» **What you have to do**
Below are the records; copy exactly the stretch from the line containing "(484, 350) = (314, 432): pink" through the line containing "(712, 266) = (408, 224): brown", both ends included, and nothing else.

» **Input for this task**
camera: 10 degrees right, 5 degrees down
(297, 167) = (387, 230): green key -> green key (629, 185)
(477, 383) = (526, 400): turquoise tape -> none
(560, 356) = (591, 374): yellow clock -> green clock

* * *

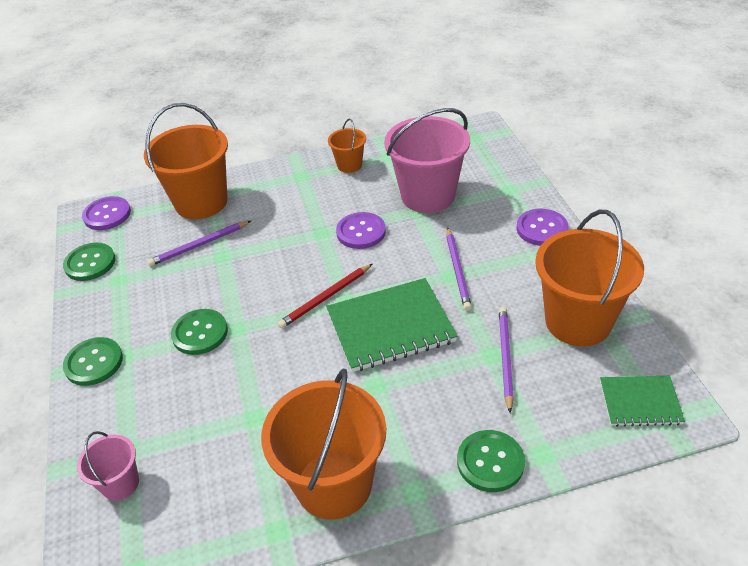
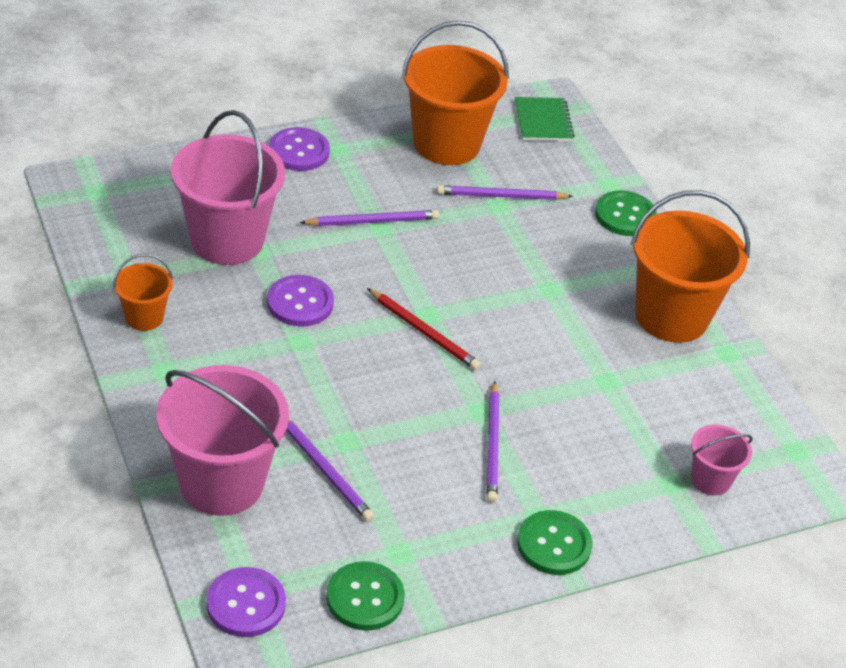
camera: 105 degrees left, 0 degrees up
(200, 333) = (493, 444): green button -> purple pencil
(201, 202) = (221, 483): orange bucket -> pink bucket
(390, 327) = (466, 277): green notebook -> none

* * *

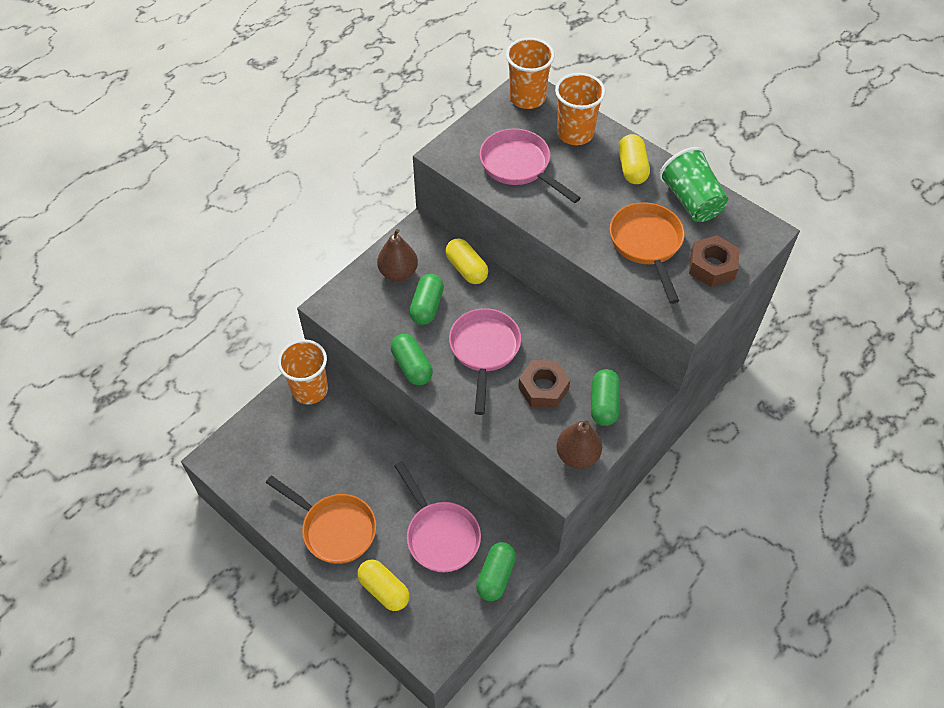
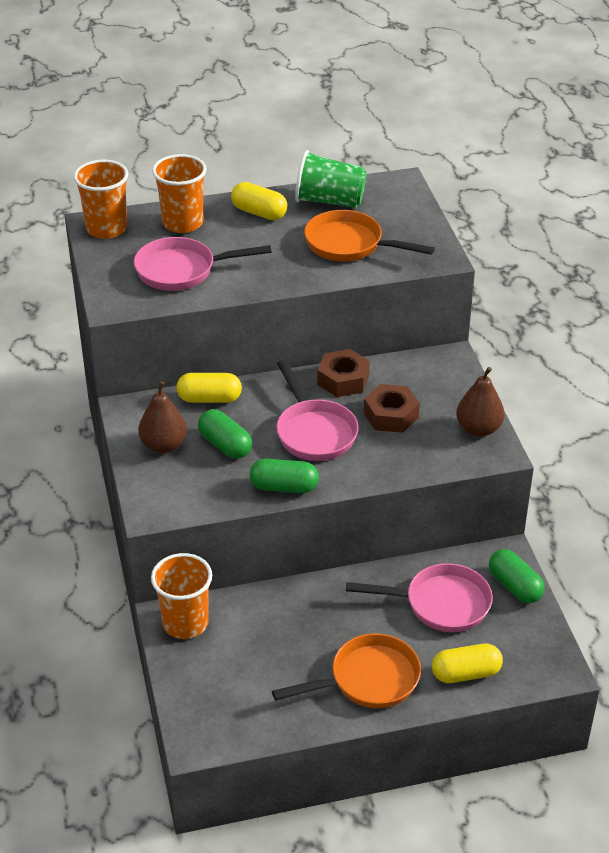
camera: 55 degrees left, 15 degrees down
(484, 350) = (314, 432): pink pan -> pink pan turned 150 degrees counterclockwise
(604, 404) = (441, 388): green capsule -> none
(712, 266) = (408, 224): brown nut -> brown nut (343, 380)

» **Problem solution**
(484, 350) = (314, 432): pink pan -> pink pan turned 150 degrees counterclockwise
(604, 404) = (441, 388): green capsule -> none
(712, 266) = (408, 224): brown nut -> brown nut (343, 380)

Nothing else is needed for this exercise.